What you have to do :: Beneath this line sits some data. Return only its lines from the one holding "black circle: (166, 112) -> (201, 112), moved" through the one holding "blue semicircle: (91, 140)", inclusive, exactly, with the images removed.

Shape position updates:
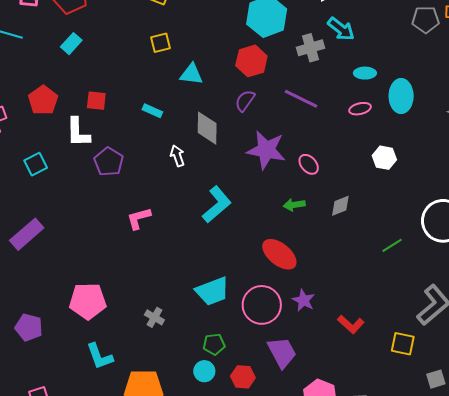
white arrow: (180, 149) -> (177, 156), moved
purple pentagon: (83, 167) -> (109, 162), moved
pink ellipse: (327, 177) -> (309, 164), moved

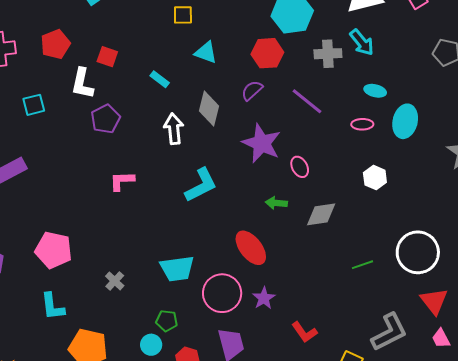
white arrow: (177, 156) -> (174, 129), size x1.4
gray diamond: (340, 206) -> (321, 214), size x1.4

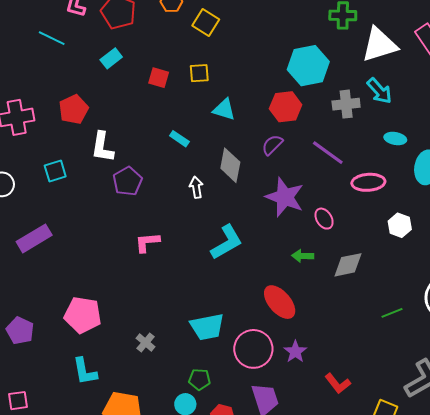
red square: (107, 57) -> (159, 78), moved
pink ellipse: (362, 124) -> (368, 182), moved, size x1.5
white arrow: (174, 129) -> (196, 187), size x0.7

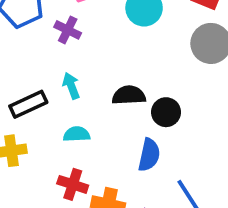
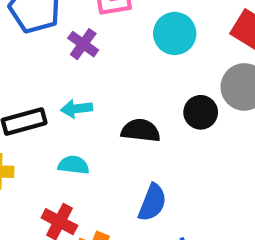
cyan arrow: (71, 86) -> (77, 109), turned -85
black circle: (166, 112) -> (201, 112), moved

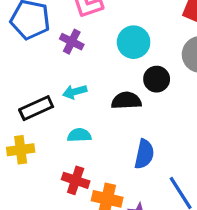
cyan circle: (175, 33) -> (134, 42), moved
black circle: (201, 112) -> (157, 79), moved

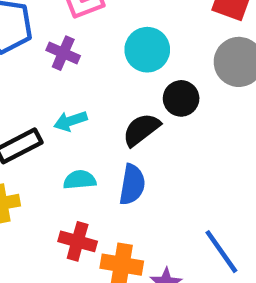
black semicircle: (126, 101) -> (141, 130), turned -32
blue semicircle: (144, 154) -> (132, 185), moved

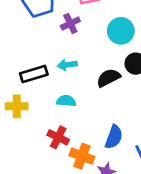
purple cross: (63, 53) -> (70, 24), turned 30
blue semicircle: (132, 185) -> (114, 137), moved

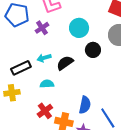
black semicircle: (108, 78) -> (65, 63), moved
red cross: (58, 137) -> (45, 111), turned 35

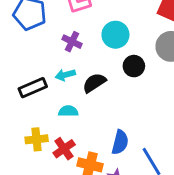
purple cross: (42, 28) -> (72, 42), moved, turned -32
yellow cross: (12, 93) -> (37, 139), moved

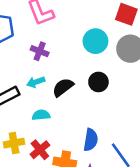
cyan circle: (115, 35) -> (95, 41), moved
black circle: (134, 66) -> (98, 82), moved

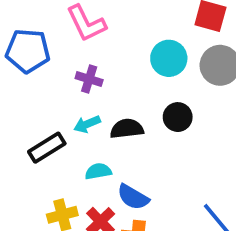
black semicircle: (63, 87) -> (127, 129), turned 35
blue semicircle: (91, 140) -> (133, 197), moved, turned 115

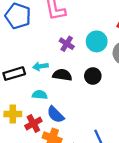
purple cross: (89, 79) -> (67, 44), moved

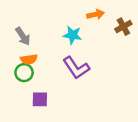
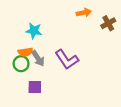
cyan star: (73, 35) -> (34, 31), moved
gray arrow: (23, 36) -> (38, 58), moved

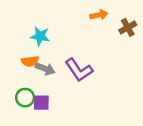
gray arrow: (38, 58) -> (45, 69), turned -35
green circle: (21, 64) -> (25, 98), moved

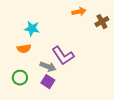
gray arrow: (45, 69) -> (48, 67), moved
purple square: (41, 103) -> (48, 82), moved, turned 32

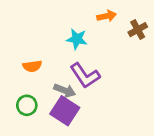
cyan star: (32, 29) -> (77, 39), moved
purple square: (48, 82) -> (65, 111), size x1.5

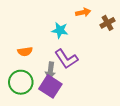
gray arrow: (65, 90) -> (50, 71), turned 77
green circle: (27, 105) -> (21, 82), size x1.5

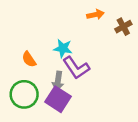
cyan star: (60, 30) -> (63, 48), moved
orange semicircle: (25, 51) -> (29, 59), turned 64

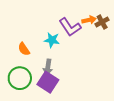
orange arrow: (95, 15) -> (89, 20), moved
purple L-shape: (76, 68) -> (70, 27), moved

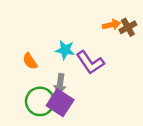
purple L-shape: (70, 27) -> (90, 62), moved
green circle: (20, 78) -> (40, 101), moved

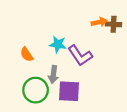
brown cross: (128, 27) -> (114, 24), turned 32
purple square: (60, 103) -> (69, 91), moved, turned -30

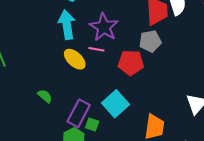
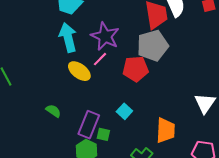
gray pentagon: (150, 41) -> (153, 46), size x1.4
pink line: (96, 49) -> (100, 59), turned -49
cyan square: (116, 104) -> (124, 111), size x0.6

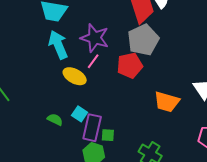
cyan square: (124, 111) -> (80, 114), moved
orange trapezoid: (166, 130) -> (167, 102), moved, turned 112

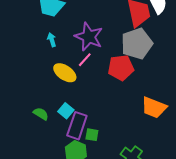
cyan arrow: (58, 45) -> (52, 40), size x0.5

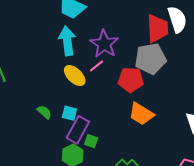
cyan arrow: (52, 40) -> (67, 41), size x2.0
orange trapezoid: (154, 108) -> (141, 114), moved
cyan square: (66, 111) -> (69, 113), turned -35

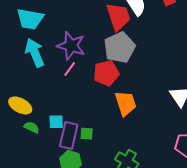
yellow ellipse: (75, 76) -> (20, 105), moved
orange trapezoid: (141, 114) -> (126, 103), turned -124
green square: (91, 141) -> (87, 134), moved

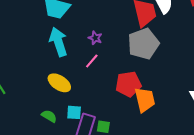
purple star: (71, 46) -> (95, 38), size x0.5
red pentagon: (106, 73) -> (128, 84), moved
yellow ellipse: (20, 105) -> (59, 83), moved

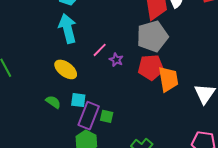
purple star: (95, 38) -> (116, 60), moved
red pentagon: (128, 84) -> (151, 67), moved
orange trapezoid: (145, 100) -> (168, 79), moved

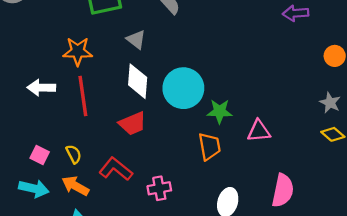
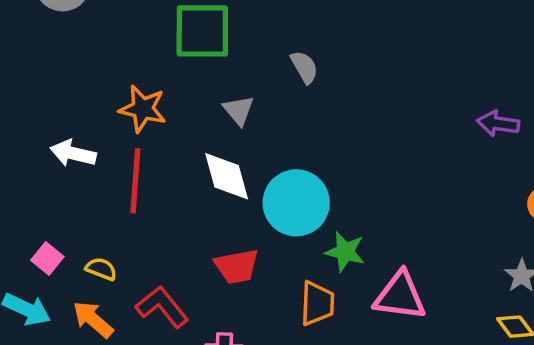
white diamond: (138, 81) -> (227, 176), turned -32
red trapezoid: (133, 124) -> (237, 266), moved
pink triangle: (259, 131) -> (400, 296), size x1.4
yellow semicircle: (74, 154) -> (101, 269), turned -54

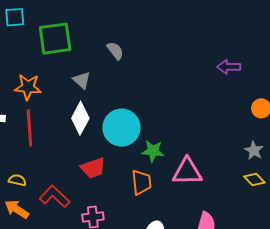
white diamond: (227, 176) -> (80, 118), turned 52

Solution to the exercise ::
black circle: (166, 112) -> (201, 112), moved

cyan circle: (175, 33) -> (134, 42), moved
black circle: (201, 112) -> (157, 79), moved

black semicircle: (126, 101) -> (141, 130), turned -32
blue semicircle: (144, 154) -> (132, 185), moved

purple cross: (63, 53) -> (70, 24), turned 30
blue semicircle: (132, 185) -> (114, 137), moved

black semicircle: (108, 78) -> (65, 63), moved
red cross: (58, 137) -> (45, 111), turned 35

purple cross: (42, 28) -> (72, 42), moved, turned -32
yellow cross: (12, 93) -> (37, 139), moved

cyan circle: (115, 35) -> (95, 41), moved
black circle: (134, 66) -> (98, 82), moved

black semicircle: (63, 87) -> (127, 129), turned 35
blue semicircle: (91, 140) -> (133, 197), moved, turned 115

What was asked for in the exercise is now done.